## Description of the task
Copy every one of the entries below word for word, changing nothing.

## Dataset excerpts
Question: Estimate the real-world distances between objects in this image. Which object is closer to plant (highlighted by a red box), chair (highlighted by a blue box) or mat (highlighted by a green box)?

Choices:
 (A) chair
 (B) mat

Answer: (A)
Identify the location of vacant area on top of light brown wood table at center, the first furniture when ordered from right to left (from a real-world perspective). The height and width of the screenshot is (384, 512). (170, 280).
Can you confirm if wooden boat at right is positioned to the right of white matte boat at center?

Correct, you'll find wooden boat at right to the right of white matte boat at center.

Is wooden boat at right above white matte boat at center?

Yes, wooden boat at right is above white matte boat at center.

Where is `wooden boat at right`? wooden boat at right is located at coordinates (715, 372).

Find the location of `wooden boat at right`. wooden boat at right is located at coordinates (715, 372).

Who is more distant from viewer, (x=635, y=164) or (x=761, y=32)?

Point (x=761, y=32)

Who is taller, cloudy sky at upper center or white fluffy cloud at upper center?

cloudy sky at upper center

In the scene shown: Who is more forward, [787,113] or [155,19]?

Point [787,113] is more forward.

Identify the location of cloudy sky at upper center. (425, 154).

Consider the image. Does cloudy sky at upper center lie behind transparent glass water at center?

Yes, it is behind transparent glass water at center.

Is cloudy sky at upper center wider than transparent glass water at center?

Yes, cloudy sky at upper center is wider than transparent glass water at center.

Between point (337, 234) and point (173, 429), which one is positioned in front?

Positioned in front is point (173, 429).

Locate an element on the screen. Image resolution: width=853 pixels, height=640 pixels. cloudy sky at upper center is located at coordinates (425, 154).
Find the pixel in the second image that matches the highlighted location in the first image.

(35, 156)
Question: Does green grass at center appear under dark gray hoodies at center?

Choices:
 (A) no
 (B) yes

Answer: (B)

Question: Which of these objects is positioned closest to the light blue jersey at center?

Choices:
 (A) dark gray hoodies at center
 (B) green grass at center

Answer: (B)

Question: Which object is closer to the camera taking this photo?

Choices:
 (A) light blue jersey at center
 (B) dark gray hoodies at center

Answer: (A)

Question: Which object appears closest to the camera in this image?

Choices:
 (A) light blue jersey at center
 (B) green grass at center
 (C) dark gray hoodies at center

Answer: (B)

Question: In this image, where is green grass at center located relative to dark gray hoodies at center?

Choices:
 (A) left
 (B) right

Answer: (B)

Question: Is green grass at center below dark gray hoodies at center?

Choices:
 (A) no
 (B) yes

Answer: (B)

## Correct output
Question: Estimate the real-world distances between objects in this image. Which object is closer to plant (highlighted by a red box), chair (highlighted by a blue box) or mat (highlighted by a green box)?

Choices:
 (A) chair
 (B) mat

Answer: (A)
Identify the location of vacant area on top of light brown wood table at center, the first furniture when ordered from right to left (from a real-world perspective). The height and width of the screenshot is (384, 512). (170, 280).
Can you confirm if wooden boat at right is positioned to the right of white matte boat at center?

Correct, you'll find wooden boat at right to the right of white matte boat at center.

Is wooden boat at right above white matte boat at center?

Yes, wooden boat at right is above white matte boat at center.

Where is `wooden boat at right`? wooden boat at right is located at coordinates (715, 372).

Find the location of `wooden boat at right`. wooden boat at right is located at coordinates (715, 372).

Who is more distant from viewer, (x=635, y=164) or (x=761, y=32)?

Point (x=761, y=32)

Who is taller, cloudy sky at upper center or white fluffy cloud at upper center?

cloudy sky at upper center

In the scene shown: Who is more forward, [787,113] or [155,19]?

Point [787,113] is more forward.

Identify the location of cloudy sky at upper center. (425, 154).

Consider the image. Does cloudy sky at upper center lie behind transparent glass water at center?

Yes, it is behind transparent glass water at center.

Is cloudy sky at upper center wider than transparent glass water at center?

Yes, cloudy sky at upper center is wider than transparent glass water at center.

Between point (337, 234) and point (173, 429), which one is positioned in front?

Positioned in front is point (173, 429).

Locate an element on the screen. Image resolution: width=853 pixels, height=640 pixels. cloudy sky at upper center is located at coordinates (425, 154).
Find the pixel in the second image that matches the highlighted location in the first image.

(35, 156)
Question: Does green grass at center appear under dark gray hoodies at center?

Choices:
 (A) no
 (B) yes

Answer: (B)

Question: Which of these objects is positioned closest to the light blue jersey at center?

Choices:
 (A) dark gray hoodies at center
 (B) green grass at center

Answer: (B)

Question: Which object is closer to the camera taking this photo?

Choices:
 (A) light blue jersey at center
 (B) dark gray hoodies at center

Answer: (A)

Question: Which object appears closest to the camera in this image?

Choices:
 (A) light blue jersey at center
 (B) green grass at center
 (C) dark gray hoodies at center

Answer: (B)

Question: In this image, where is green grass at center located relative to dark gray hoodies at center?

Choices:
 (A) left
 (B) right

Answer: (B)

Question: Is green grass at center below dark gray hoodies at center?

Choices:
 (A) no
 (B) yes

Answer: (B)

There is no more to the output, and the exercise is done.